Start of Record extracts

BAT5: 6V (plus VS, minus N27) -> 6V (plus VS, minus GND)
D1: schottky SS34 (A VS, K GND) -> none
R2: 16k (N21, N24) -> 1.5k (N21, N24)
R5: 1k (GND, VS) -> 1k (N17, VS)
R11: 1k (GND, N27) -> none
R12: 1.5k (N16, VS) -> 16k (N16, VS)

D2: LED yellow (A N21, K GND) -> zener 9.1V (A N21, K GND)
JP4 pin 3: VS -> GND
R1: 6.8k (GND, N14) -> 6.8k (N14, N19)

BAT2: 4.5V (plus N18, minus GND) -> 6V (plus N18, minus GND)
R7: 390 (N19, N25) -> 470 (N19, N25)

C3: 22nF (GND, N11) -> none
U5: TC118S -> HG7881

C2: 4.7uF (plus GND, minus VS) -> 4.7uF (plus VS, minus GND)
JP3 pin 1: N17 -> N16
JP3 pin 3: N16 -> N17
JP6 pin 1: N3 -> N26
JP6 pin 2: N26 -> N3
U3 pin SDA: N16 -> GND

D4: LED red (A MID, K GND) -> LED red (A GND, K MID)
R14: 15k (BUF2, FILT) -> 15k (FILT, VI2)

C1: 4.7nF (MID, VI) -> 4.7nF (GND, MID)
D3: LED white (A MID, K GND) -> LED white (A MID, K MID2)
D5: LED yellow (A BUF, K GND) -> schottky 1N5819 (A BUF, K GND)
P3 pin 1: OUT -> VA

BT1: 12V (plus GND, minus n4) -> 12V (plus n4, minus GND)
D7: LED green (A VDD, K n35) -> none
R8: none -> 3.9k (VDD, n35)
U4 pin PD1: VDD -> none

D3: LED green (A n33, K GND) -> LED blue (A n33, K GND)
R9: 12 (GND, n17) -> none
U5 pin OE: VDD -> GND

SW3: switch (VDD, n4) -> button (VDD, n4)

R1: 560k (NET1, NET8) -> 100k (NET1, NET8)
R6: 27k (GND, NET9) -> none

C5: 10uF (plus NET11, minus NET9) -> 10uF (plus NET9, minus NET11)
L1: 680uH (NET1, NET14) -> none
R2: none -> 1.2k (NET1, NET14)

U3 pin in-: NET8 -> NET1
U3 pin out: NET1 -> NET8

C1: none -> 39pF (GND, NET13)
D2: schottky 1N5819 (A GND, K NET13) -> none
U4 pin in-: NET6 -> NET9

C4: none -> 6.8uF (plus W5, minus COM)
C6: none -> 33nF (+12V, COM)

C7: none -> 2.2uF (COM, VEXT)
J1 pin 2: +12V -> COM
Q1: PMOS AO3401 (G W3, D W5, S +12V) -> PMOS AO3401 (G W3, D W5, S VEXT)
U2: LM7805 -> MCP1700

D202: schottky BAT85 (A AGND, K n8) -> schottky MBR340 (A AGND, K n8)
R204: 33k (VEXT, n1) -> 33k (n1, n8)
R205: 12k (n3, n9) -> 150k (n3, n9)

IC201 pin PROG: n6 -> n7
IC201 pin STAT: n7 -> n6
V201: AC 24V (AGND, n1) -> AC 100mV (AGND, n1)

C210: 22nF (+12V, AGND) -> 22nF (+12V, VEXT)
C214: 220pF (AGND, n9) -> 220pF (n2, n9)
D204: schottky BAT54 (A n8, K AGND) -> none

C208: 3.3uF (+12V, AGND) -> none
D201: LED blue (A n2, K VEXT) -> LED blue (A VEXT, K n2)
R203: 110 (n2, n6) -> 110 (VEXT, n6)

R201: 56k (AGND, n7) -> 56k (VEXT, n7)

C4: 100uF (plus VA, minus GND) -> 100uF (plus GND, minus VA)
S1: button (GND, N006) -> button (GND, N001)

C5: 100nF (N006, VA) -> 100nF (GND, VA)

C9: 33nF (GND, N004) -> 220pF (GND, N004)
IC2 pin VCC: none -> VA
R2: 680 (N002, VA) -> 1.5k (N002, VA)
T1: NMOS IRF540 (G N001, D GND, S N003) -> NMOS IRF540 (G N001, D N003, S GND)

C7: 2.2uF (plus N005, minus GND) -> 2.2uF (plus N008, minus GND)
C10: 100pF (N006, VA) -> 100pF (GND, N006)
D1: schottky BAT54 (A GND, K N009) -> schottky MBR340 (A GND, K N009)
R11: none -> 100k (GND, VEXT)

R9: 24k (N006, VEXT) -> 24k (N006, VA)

End of Record extracts

Take each line in the listing that has the word "minus" and copy it.

Answer area —
BAT5: 6V (plus VS, minus N27) -> 6V (plus VS, minus GND)
BAT2: 4.5V (plus N18, minus GND) -> 6V (plus N18, minus GND)
C2: 4.7uF (plus GND, minus VS) -> 4.7uF (plus VS, minus GND)
BT1: 12V (plus GND, minus n4) -> 12V (plus n4, minus GND)
C5: 10uF (plus NET11, minus NET9) -> 10uF (plus NET9, minus NET11)
C4: none -> 6.8uF (plus W5, minus COM)
C4: 100uF (plus VA, minus GND) -> 100uF (plus GND, minus VA)
C7: 2.2uF (plus N005, minus GND) -> 2.2uF (plus N008, minus GND)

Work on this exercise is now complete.